Object change descriptions
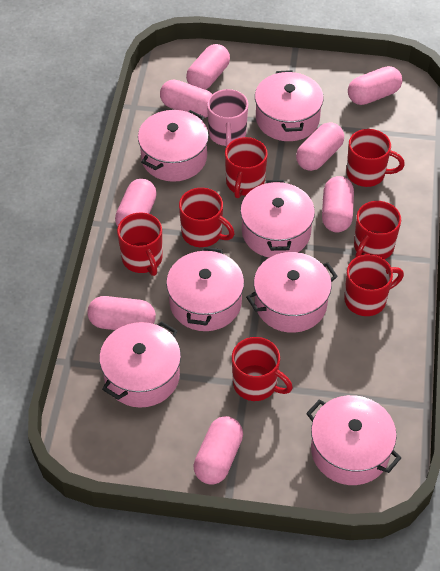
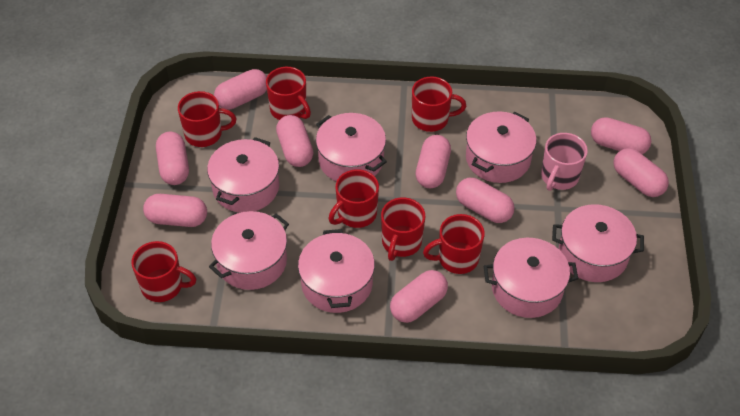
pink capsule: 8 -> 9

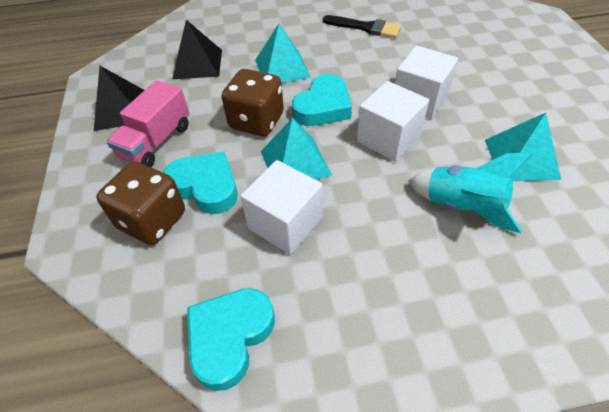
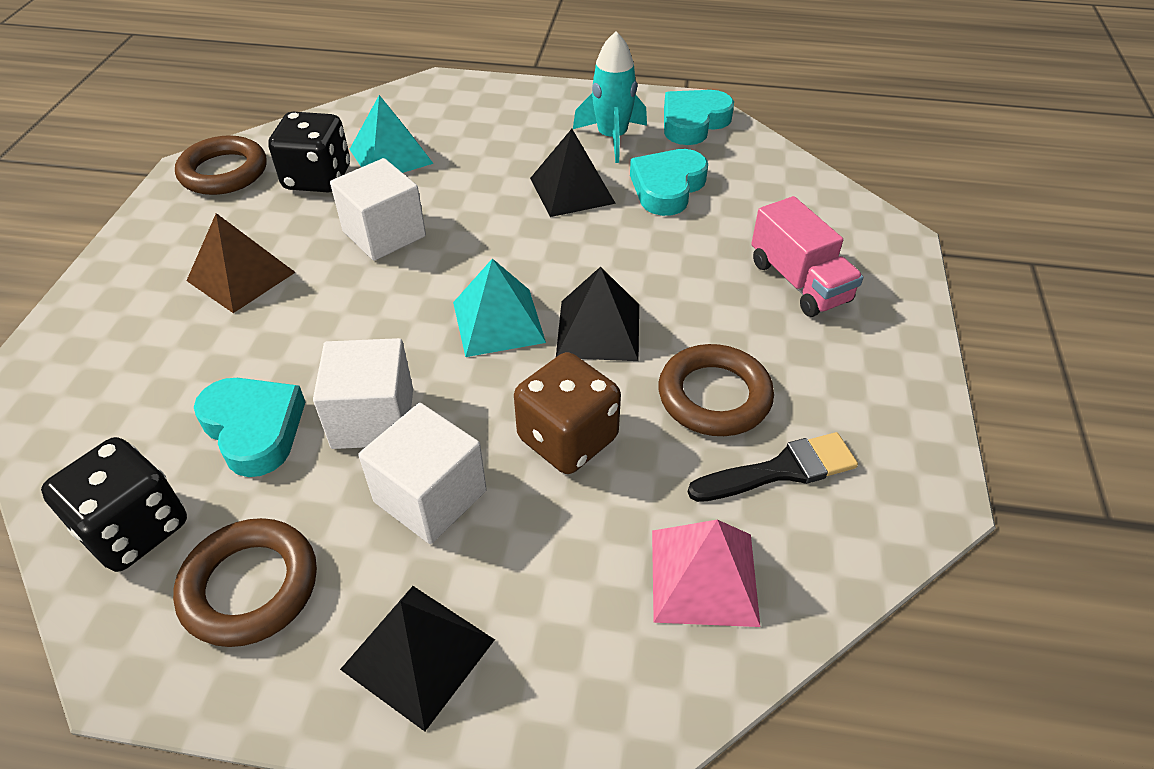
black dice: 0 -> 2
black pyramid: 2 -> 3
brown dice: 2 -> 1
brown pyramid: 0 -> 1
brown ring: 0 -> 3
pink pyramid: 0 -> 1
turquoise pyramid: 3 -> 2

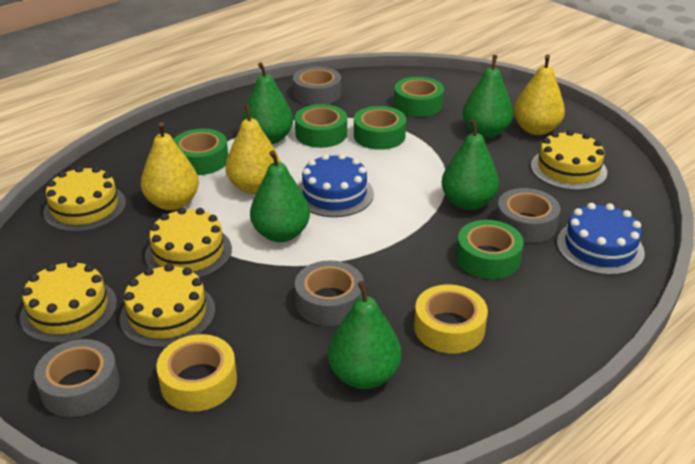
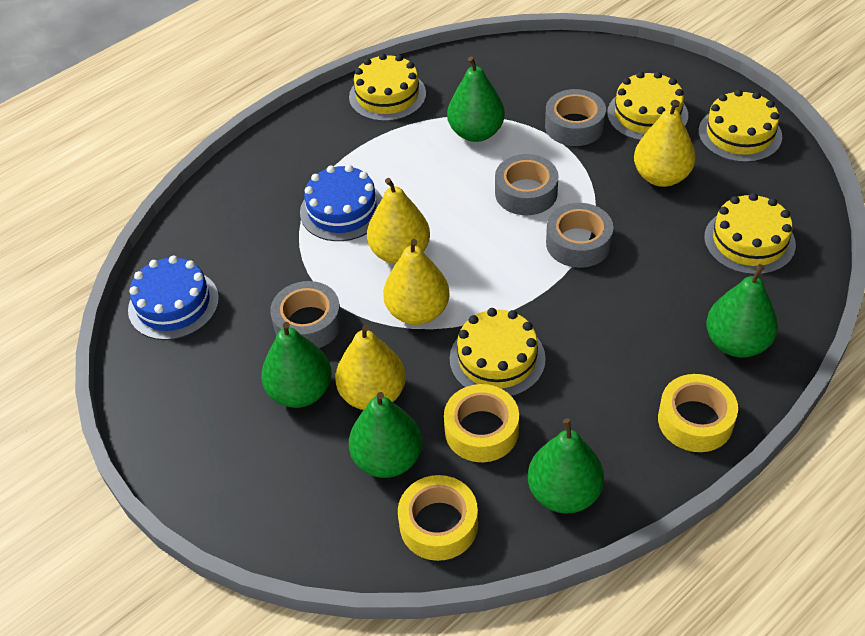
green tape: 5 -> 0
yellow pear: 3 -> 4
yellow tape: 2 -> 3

### What you need to do
All records above should be duplicated exactly, with the pictures omitted.

### Result
pink capsule: 8 -> 9

black dice: 0 -> 2
black pyramid: 2 -> 3
brown dice: 2 -> 1
brown pyramid: 0 -> 1
brown ring: 0 -> 3
pink pyramid: 0 -> 1
turquoise pyramid: 3 -> 2

green tape: 5 -> 0
yellow pear: 3 -> 4
yellow tape: 2 -> 3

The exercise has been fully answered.